## Data items:
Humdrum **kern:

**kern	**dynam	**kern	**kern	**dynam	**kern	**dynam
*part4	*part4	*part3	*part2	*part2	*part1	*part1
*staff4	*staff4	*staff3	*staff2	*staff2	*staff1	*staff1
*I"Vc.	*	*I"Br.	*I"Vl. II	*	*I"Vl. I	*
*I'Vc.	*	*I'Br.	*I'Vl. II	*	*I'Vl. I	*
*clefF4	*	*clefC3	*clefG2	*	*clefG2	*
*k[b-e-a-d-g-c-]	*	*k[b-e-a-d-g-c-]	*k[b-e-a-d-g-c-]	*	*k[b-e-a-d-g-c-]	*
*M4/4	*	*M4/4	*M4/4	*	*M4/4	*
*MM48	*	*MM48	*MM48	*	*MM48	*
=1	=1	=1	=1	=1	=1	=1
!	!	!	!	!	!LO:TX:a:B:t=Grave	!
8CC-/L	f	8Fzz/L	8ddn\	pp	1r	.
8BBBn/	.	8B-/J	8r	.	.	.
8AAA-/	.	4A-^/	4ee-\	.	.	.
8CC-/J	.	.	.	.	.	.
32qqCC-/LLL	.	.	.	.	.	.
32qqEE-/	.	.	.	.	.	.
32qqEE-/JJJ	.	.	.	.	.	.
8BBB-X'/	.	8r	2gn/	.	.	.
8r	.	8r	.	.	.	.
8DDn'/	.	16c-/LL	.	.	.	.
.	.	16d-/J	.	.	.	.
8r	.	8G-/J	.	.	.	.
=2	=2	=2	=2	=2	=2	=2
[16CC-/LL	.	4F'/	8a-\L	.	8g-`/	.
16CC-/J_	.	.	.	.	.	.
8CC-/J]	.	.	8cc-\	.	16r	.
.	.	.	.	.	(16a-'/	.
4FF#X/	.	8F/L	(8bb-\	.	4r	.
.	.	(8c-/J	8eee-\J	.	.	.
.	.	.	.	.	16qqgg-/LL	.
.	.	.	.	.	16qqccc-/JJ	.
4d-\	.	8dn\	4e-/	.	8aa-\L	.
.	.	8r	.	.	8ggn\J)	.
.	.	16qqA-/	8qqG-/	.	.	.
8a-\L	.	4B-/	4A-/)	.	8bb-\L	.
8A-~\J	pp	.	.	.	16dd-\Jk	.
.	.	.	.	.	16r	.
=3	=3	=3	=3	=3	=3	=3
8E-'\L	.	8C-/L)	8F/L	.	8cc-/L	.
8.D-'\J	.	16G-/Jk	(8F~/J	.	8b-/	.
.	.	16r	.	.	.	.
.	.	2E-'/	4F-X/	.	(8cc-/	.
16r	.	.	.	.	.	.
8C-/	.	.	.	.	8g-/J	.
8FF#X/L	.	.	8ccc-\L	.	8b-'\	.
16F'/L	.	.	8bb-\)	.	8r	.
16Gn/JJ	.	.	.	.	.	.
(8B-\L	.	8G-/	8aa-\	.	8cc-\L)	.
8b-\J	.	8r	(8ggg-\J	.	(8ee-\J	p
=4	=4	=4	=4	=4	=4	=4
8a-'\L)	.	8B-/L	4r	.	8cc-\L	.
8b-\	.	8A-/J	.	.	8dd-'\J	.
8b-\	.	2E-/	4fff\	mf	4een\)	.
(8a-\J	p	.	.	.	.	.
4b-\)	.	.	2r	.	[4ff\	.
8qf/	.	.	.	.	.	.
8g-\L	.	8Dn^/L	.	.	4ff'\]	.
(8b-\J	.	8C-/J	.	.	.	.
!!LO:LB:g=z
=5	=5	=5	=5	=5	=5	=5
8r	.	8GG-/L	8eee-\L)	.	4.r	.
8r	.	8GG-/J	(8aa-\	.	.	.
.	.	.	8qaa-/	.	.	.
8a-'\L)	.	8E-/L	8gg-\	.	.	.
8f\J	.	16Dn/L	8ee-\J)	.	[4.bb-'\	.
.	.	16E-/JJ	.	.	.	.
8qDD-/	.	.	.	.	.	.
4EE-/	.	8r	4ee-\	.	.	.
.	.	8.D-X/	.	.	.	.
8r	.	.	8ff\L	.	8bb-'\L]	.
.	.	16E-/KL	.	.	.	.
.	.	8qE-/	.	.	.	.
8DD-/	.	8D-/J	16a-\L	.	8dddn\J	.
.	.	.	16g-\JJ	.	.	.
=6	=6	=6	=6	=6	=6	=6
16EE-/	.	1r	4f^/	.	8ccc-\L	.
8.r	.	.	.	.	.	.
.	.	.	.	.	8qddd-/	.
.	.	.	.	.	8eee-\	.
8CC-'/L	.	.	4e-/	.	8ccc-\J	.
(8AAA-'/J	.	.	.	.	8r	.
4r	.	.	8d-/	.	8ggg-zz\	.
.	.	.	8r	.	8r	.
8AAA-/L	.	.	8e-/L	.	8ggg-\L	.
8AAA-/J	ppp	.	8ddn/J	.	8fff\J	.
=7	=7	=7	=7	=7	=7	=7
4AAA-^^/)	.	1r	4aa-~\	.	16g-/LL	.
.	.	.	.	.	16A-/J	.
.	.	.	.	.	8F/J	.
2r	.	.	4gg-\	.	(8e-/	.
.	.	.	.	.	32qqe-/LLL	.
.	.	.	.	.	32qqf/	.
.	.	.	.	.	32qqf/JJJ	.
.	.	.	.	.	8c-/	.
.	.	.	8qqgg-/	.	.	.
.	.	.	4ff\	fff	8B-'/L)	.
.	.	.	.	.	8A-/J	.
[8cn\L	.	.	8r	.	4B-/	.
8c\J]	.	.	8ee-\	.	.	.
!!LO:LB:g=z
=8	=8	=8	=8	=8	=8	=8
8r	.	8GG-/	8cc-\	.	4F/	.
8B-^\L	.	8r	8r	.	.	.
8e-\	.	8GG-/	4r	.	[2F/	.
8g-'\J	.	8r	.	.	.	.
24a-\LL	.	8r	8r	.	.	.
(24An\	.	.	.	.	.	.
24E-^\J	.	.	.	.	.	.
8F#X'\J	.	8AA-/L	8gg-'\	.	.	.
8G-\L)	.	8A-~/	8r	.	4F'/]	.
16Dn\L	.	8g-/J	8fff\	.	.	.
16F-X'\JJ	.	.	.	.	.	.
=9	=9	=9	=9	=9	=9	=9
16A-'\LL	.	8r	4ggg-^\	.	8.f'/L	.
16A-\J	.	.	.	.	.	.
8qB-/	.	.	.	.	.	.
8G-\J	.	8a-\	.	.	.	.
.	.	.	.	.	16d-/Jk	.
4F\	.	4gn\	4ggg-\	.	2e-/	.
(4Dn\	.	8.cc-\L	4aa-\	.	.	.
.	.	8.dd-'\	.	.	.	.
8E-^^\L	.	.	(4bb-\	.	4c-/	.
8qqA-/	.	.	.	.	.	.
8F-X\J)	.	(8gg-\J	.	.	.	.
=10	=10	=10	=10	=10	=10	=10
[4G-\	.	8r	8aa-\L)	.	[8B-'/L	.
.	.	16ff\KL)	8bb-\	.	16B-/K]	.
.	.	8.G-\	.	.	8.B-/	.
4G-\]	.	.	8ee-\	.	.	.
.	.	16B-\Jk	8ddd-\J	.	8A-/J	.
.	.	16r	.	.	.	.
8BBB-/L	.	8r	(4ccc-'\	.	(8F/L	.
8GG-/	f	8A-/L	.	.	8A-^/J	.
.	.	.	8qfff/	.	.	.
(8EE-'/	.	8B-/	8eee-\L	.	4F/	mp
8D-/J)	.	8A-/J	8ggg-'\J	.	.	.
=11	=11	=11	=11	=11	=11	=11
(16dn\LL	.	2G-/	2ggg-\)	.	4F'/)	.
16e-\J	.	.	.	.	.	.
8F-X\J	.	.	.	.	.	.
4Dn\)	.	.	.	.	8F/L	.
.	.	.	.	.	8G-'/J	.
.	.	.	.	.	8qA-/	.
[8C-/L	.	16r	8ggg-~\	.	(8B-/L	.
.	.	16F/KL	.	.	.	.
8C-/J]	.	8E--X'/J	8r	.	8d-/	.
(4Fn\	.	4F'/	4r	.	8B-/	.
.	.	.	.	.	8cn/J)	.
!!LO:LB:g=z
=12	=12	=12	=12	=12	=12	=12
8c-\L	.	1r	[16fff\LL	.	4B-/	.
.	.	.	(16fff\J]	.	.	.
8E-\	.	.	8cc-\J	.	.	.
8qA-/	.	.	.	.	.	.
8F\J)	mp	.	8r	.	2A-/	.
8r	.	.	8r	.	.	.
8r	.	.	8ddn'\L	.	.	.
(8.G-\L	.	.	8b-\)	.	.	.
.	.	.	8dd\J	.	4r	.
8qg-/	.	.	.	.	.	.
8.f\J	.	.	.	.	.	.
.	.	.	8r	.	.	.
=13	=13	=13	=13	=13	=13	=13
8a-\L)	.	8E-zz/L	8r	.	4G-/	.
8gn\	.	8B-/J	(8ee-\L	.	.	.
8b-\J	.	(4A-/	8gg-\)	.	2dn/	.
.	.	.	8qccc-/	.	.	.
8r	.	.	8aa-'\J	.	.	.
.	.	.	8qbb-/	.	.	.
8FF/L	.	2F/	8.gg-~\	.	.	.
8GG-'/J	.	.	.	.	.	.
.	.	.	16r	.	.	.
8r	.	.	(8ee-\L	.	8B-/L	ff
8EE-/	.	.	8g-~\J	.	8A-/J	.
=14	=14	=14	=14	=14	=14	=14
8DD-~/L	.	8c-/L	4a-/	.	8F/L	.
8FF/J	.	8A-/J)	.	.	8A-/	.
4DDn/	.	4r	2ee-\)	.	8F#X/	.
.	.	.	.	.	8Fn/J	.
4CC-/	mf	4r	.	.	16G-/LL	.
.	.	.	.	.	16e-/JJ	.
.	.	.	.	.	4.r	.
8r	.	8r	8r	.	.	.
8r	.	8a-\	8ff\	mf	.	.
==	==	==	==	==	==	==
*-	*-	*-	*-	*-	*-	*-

## Work to be completed:
How many lines of the records above contain the string "kern"? Give only the number.

## Task output:
2